▶ **Problem details**
Every record that follows should be copied exactly. No picture belongs in the copy.

▶ **Records provided**
+ + + + + + +

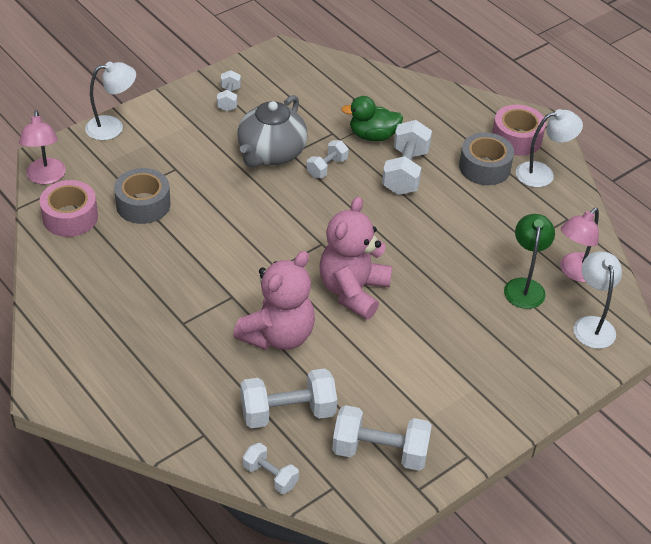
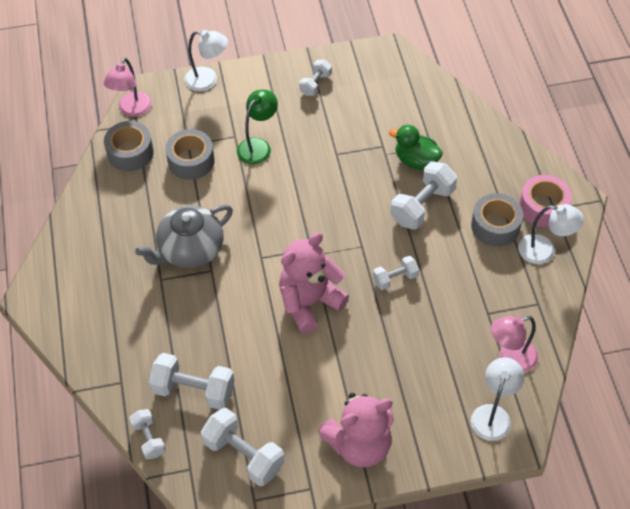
camera: 30 degrees right, 10 degrees up
(70, 217) = (130, 152): pink tape -> grey tape
(271, 153) = (319, 148): grey teapot -> grey teapot (190, 250)
(278, 335) = (226, 319): pink teddy bear -> pink teddy bear (359, 444)
(327, 167) = (358, 178): white dumbbell -> white dumbbell (395, 278)
(524, 286) = (457, 354): green lamp -> green lamp (258, 146)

+ + + + + + +

▶ **Task response**
camera: 30 degrees right, 10 degrees up
(70, 217) = (130, 152): pink tape -> grey tape
(271, 153) = (319, 148): grey teapot -> grey teapot (190, 250)
(278, 335) = (226, 319): pink teddy bear -> pink teddy bear (359, 444)
(327, 167) = (358, 178): white dumbbell -> white dumbbell (395, 278)
(524, 286) = (457, 354): green lamp -> green lamp (258, 146)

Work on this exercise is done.